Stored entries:
[Start of Attachment]
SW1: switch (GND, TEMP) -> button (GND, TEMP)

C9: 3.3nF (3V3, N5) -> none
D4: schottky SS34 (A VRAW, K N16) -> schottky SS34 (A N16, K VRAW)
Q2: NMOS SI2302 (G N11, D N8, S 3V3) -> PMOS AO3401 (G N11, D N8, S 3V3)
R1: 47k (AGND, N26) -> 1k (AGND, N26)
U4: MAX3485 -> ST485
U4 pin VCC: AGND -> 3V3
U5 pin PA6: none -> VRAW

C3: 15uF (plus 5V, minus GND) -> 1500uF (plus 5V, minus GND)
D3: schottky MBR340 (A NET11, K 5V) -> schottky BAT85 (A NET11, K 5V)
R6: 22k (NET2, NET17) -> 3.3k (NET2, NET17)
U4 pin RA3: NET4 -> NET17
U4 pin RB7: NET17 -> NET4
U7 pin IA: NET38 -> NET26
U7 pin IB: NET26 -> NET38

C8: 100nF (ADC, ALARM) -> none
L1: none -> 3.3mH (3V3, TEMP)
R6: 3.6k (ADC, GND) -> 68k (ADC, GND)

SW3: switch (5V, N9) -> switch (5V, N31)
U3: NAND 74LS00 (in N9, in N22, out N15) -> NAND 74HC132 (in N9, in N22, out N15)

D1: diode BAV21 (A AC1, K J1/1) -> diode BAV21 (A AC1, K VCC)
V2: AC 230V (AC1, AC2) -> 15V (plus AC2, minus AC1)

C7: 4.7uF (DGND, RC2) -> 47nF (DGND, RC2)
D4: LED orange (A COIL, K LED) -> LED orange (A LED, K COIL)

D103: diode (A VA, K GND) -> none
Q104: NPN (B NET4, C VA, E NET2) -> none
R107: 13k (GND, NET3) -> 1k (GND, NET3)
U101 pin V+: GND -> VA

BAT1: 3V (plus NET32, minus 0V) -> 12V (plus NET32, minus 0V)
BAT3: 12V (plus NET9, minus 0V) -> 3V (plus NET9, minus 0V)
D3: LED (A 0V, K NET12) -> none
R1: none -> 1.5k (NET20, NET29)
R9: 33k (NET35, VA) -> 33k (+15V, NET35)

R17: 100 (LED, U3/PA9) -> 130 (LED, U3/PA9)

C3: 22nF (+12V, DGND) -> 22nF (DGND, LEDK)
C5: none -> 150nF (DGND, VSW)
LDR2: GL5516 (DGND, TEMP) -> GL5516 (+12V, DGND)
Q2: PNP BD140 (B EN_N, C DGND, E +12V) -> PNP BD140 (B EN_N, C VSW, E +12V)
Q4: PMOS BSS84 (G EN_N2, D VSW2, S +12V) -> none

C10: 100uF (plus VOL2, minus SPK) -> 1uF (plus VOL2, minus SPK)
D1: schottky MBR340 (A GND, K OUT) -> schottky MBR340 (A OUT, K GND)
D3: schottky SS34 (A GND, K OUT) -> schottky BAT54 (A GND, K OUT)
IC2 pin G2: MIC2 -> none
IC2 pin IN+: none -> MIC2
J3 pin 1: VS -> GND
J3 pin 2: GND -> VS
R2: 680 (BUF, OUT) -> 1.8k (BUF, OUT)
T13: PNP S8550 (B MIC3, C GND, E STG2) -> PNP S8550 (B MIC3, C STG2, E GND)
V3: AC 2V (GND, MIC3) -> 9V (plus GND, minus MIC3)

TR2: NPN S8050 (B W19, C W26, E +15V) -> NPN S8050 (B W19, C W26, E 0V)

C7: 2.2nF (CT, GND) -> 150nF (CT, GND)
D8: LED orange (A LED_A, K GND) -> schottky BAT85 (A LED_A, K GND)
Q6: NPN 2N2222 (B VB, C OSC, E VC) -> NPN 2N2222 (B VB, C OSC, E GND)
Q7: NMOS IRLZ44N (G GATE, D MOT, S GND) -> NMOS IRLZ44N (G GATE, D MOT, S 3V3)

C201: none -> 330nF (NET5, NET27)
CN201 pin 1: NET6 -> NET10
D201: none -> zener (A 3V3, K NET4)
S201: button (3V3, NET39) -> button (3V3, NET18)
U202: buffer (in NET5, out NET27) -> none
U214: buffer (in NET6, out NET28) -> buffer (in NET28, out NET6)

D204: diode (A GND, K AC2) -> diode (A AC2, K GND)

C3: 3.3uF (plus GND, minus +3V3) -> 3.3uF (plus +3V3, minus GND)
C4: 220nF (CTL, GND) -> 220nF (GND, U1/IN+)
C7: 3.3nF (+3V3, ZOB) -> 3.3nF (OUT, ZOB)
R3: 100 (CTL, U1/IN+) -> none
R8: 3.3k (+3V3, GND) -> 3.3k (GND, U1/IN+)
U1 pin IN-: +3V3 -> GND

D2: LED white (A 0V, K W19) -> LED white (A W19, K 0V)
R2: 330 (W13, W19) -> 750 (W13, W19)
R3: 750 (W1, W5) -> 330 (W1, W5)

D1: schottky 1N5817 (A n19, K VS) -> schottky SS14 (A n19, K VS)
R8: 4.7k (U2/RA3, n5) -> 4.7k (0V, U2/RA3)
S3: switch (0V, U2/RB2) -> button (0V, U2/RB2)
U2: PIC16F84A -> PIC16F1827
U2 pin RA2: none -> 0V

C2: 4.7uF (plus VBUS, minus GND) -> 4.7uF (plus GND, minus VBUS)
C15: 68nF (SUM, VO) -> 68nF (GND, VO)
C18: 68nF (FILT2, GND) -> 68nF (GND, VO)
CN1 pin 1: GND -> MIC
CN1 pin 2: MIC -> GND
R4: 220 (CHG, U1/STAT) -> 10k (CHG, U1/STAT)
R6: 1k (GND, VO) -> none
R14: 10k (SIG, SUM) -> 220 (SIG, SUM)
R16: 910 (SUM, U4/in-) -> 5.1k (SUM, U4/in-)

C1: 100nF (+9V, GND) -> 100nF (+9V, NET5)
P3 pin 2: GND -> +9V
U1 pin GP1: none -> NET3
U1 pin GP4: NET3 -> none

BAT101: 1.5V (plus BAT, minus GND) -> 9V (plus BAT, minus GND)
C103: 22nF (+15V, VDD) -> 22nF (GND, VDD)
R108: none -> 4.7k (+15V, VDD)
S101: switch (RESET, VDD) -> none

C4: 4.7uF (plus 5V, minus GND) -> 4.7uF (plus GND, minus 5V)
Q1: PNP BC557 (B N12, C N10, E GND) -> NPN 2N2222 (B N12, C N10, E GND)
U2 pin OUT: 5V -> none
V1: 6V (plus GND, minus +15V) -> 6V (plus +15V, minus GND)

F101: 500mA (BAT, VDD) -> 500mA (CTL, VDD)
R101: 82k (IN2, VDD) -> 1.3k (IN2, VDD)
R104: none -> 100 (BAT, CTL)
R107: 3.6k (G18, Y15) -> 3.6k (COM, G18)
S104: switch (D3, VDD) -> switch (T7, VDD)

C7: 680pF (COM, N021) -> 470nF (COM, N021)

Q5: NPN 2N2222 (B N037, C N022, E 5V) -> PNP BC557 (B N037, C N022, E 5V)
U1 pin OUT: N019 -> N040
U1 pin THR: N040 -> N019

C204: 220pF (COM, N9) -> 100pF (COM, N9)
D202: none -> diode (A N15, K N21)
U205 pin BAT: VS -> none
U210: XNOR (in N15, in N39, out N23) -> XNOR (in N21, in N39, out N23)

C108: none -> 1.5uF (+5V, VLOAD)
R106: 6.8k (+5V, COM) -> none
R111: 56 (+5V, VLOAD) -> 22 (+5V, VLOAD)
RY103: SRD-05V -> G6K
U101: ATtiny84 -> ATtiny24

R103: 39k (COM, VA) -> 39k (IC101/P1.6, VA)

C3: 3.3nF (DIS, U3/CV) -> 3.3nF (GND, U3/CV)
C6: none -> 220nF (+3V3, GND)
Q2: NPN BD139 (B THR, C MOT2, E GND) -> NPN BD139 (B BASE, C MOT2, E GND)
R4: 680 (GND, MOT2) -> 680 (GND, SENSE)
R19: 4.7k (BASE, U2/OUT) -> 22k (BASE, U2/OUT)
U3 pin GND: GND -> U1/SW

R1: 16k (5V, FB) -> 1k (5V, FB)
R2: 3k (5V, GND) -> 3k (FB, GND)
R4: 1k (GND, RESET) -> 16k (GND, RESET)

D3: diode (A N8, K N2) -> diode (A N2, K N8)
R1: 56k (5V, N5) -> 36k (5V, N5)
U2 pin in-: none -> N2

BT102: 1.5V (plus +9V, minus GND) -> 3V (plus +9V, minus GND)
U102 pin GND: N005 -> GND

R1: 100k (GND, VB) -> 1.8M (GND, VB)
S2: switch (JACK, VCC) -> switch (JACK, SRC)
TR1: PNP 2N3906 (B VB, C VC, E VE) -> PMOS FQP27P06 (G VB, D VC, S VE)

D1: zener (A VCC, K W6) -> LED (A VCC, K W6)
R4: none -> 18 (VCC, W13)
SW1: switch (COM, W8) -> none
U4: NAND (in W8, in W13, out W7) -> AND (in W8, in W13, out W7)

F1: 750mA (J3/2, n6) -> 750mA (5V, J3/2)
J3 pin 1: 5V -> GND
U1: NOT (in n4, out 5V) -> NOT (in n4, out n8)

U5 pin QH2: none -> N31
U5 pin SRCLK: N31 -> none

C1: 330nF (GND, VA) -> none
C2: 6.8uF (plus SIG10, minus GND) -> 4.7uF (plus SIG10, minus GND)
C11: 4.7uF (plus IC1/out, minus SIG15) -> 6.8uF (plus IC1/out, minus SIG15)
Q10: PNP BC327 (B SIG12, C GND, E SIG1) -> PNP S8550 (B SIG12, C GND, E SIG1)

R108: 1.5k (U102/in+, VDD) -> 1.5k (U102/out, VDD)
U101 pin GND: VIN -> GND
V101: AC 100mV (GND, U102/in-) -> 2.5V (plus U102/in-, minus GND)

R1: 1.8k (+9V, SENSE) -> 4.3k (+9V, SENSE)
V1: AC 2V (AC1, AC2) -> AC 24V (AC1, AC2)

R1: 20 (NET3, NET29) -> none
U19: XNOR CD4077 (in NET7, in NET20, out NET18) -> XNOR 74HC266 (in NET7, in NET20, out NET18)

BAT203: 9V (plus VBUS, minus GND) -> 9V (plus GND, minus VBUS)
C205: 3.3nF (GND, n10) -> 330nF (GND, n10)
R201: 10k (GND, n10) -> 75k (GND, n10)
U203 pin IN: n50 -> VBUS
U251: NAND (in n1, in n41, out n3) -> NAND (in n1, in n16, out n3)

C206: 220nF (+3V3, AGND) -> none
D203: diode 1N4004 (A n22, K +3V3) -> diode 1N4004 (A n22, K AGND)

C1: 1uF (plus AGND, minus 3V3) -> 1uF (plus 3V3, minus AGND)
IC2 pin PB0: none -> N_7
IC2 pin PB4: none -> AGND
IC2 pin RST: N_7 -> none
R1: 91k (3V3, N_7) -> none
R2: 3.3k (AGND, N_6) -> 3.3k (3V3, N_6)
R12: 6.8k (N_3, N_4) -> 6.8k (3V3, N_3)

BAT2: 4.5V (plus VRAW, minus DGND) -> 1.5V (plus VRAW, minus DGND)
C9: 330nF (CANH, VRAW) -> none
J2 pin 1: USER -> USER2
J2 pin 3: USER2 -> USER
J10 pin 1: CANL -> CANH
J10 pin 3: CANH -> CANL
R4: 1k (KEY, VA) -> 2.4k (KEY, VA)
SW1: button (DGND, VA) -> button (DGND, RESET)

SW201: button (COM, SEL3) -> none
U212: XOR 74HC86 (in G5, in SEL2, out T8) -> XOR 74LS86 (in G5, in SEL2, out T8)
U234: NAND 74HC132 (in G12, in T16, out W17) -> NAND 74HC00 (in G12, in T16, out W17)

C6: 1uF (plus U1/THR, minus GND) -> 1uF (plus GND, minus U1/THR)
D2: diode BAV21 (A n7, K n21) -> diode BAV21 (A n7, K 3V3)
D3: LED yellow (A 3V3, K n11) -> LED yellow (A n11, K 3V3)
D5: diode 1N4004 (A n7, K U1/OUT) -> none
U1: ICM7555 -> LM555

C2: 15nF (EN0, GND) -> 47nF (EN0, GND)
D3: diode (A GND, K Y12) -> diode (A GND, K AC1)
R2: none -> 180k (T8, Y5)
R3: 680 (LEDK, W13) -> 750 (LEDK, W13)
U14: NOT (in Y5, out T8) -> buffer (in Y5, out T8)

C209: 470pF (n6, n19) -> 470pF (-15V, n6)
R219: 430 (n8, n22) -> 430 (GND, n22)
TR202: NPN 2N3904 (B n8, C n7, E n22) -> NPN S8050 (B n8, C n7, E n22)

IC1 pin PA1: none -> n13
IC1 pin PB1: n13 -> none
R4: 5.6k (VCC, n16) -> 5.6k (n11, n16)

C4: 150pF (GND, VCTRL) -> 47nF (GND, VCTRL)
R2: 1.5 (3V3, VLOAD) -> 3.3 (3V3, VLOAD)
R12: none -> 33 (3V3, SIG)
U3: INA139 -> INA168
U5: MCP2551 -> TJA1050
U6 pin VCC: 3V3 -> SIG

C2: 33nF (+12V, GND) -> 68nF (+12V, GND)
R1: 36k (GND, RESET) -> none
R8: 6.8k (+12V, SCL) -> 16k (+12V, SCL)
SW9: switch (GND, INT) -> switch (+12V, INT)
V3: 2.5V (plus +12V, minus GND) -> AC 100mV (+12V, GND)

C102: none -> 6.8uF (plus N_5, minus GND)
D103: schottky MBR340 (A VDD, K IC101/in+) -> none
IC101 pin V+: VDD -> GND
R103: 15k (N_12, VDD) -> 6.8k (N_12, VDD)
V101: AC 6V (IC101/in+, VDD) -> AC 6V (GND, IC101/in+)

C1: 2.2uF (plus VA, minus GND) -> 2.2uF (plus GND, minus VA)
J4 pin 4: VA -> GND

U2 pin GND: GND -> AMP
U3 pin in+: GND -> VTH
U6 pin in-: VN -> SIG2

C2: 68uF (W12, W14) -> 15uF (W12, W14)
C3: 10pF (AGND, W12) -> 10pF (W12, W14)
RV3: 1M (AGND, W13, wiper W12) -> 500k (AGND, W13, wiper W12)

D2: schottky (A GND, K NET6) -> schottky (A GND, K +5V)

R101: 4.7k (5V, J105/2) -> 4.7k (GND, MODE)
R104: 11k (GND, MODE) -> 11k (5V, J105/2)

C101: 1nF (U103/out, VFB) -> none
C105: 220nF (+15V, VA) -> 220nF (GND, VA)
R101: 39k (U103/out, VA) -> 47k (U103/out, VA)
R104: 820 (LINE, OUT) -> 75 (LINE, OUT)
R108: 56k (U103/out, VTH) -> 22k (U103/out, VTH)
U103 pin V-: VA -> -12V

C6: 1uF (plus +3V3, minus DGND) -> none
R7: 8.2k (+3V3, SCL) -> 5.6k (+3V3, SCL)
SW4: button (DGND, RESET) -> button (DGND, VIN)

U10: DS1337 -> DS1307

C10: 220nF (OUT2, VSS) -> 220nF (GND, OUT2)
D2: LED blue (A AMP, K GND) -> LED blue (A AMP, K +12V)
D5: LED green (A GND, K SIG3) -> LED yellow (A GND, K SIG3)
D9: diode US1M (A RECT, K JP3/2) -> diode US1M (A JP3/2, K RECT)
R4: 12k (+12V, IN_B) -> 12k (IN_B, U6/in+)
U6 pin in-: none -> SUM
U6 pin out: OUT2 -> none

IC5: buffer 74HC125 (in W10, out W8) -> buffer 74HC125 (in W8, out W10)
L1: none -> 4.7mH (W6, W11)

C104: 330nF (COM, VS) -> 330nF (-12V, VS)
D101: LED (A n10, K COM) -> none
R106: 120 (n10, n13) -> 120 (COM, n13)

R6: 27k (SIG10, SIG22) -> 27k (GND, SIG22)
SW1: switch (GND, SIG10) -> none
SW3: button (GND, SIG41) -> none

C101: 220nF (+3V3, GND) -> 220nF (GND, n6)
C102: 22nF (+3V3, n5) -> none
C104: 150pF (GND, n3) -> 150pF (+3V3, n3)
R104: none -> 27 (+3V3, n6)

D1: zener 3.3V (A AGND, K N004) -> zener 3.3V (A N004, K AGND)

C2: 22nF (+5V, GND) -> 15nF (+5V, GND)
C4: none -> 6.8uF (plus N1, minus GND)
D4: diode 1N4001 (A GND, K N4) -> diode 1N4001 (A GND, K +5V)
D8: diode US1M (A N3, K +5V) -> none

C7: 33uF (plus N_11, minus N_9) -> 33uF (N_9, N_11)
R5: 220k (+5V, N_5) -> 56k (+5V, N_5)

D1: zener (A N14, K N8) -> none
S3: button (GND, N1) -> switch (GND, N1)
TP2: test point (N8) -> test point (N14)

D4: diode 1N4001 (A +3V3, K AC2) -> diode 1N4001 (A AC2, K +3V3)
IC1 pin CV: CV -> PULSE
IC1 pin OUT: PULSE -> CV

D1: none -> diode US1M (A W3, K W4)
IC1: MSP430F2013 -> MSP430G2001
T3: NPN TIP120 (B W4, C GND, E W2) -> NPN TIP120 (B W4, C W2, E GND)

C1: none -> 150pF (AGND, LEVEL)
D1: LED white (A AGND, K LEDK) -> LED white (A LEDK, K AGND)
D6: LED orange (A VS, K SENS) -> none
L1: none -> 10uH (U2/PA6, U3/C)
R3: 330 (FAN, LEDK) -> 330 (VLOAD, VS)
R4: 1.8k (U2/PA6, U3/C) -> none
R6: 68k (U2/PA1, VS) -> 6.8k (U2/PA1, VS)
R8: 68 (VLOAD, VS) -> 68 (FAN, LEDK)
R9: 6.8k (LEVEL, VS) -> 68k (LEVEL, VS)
[End of Attachment]
#### Task objective:
The output should be exactly the lines above from the line containing "R19: 4.7k (BASE, U2/OUT)" to the line containing "SW1: switch (COM, W8) -> none", inclusive, with no other lines.

#### Answer for the task:
R19: 4.7k (BASE, U2/OUT) -> 22k (BASE, U2/OUT)
U3 pin GND: GND -> U1/SW

R1: 16k (5V, FB) -> 1k (5V, FB)
R2: 3k (5V, GND) -> 3k (FB, GND)
R4: 1k (GND, RESET) -> 16k (GND, RESET)

D3: diode (A N8, K N2) -> diode (A N2, K N8)
R1: 56k (5V, N5) -> 36k (5V, N5)
U2 pin in-: none -> N2

BT102: 1.5V (plus +9V, minus GND) -> 3V (plus +9V, minus GND)
U102 pin GND: N005 -> GND

R1: 100k (GND, VB) -> 1.8M (GND, VB)
S2: switch (JACK, VCC) -> switch (JACK, SRC)
TR1: PNP 2N3906 (B VB, C VC, E VE) -> PMOS FQP27P06 (G VB, D VC, S VE)

D1: zener (A VCC, K W6) -> LED (A VCC, K W6)
R4: none -> 18 (VCC, W13)
SW1: switch (COM, W8) -> none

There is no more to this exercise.